** Opening AVAILABLE DATA block **

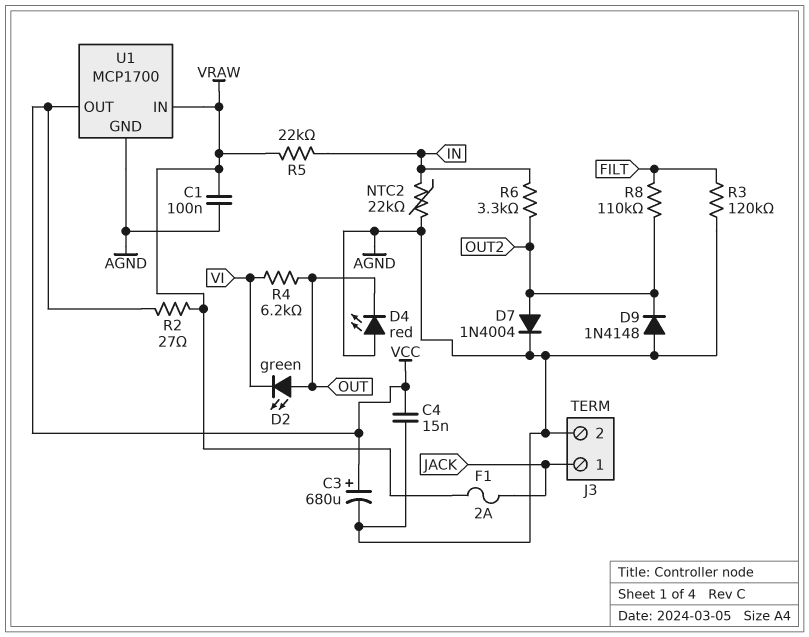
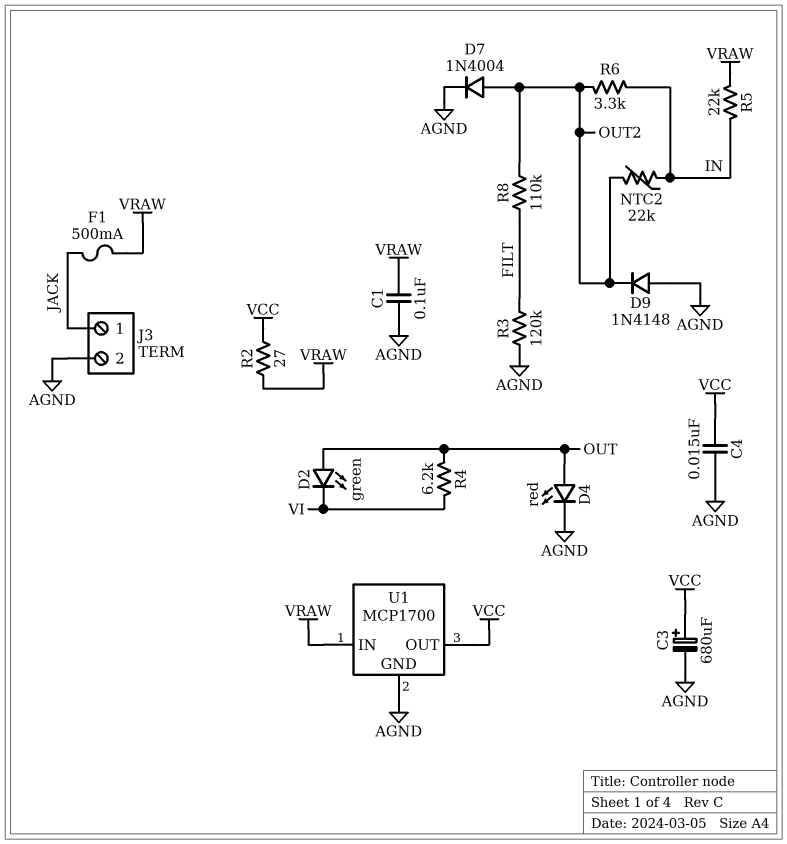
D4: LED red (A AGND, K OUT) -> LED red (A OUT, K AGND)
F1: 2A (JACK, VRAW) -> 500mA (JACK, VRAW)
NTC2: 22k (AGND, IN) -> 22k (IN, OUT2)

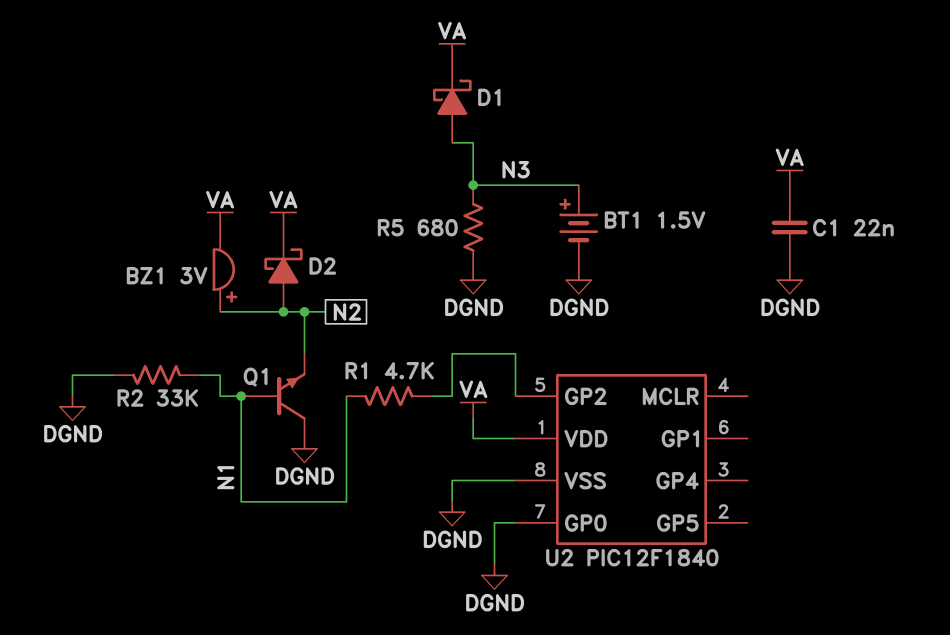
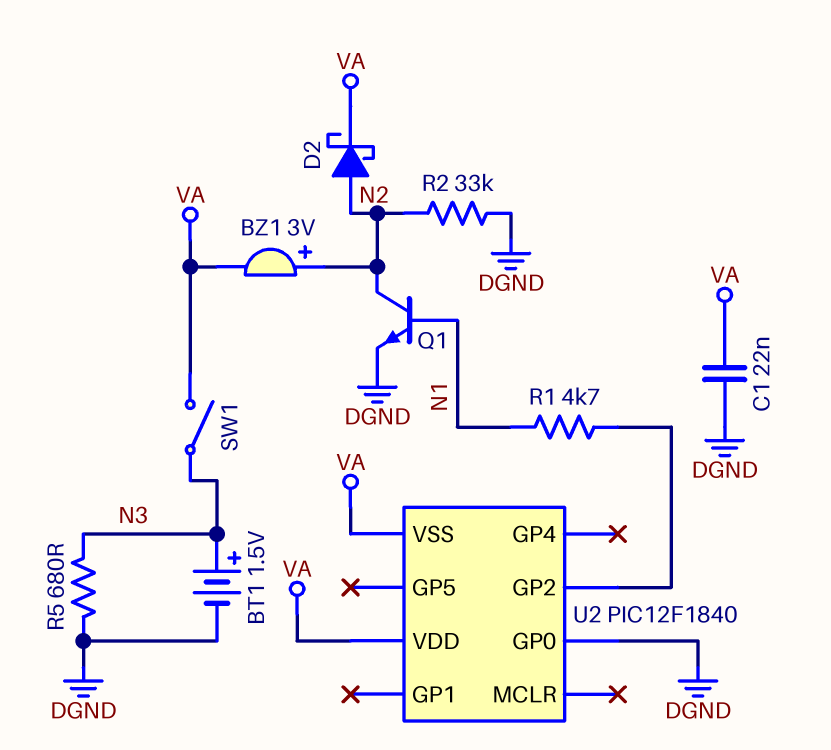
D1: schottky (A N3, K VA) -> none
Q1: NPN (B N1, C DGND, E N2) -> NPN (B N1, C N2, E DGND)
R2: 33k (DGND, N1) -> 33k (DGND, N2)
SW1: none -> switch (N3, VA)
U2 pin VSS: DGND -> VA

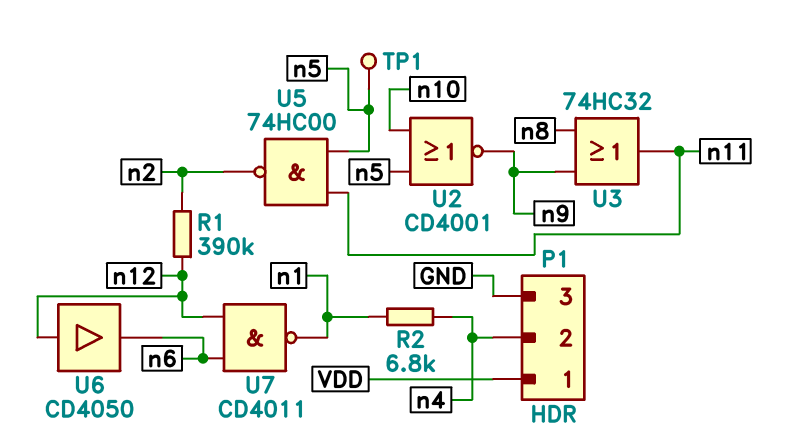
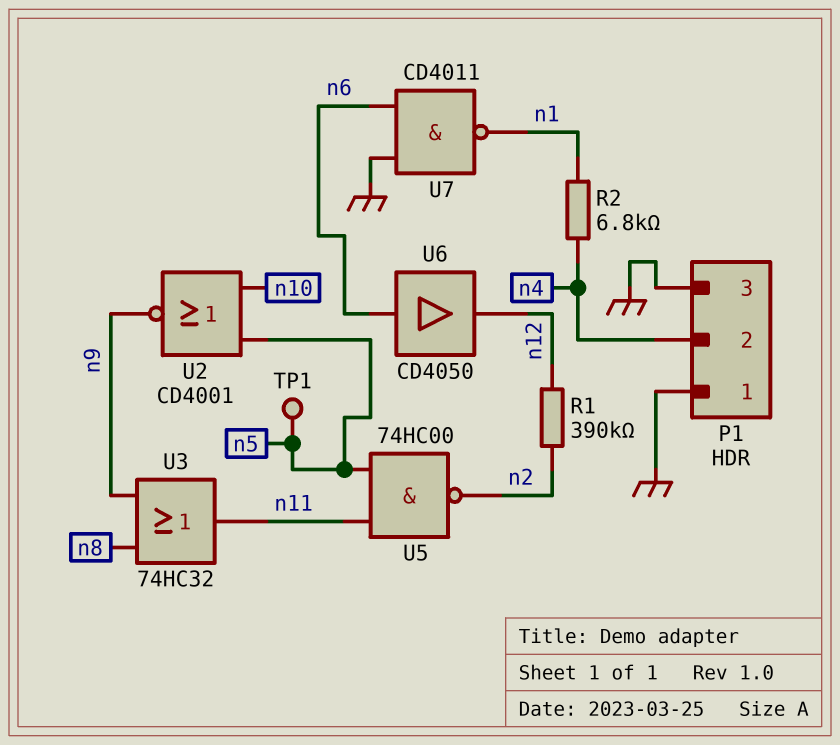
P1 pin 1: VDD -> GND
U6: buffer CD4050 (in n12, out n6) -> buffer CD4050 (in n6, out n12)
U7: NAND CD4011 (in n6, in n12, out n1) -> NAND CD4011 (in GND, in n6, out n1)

** Closing AVAILABLE DATA block **
** Opening AVAILABLE DATA block **

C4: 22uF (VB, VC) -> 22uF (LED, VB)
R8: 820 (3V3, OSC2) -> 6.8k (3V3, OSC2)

** Closing AVAILABLE DATA block **

◆ PROBLEM DETAILS ◆
For this task, return exactly the stretch of the listing above from the line with "D4: LED red" through the line with "U7: NAND CD4011", inclusive and without pictures.

◆ EXERCISE OUTPUT ◆
D4: LED red (A AGND, K OUT) -> LED red (A OUT, K AGND)
F1: 2A (JACK, VRAW) -> 500mA (JACK, VRAW)
NTC2: 22k (AGND, IN) -> 22k (IN, OUT2)

D1: schottky (A N3, K VA) -> none
Q1: NPN (B N1, C DGND, E N2) -> NPN (B N1, C N2, E DGND)
R2: 33k (DGND, N1) -> 33k (DGND, N2)
SW1: none -> switch (N3, VA)
U2 pin VSS: DGND -> VA

P1 pin 1: VDD -> GND
U6: buffer CD4050 (in n12, out n6) -> buffer CD4050 (in n6, out n12)
U7: NAND CD4011 (in n6, in n12, out n1) -> NAND CD4011 (in GND, in n6, out n1)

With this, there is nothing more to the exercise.